Data under study Start Marker

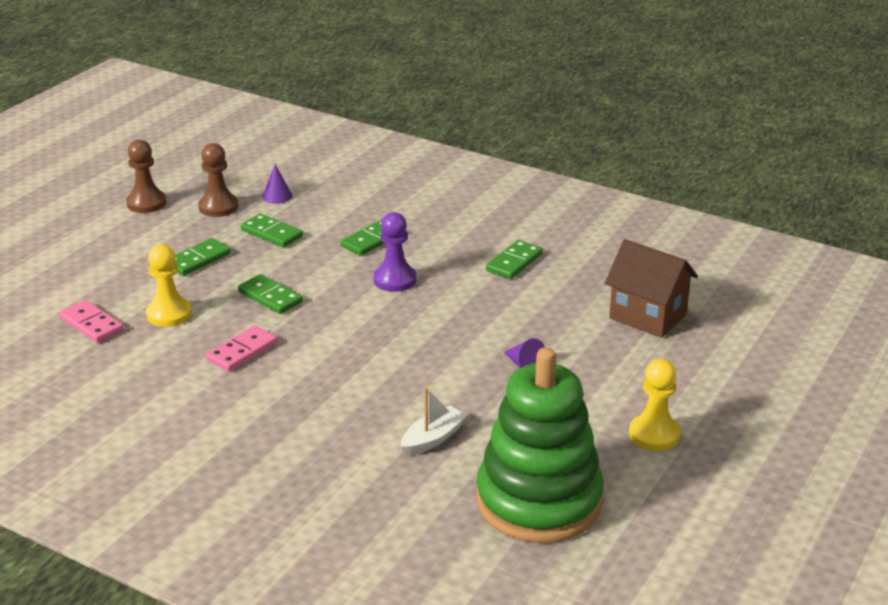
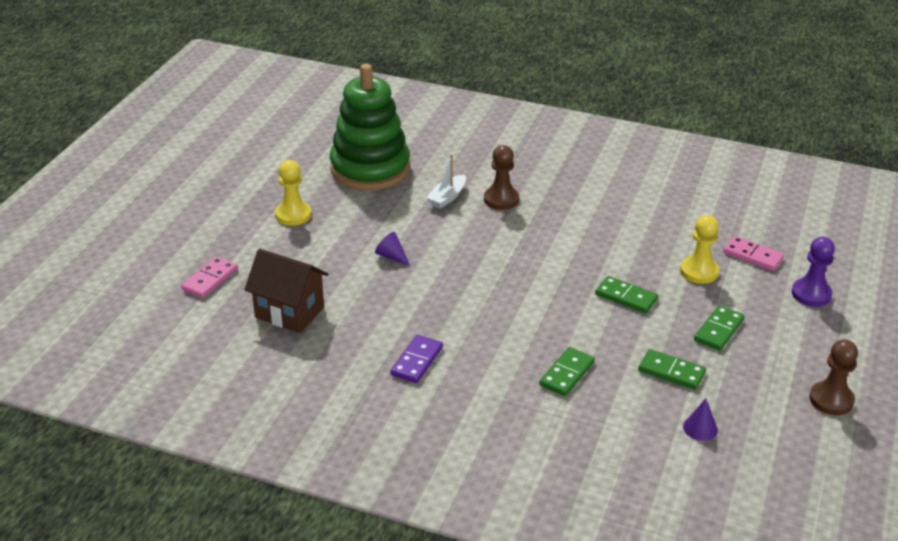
camera: 170 degrees right, 5 degrees up
(218, 207) = (751, 403): brown pawn -> brown pawn (501, 199)
(242, 351) = (617, 245): pink domino -> pink domino (210, 279)
(395, 280) = (524, 327): purple pawn -> purple pawn (811, 294)
(514, 262) = (416, 361): green domino -> purple domino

Data under study End Marker

## What you should do
Search the lines above for the string "domino" and copy each line that has it.

## Result for this exercise
(242, 351) = (617, 245): pink domino -> pink domino (210, 279)
(514, 262) = (416, 361): green domino -> purple domino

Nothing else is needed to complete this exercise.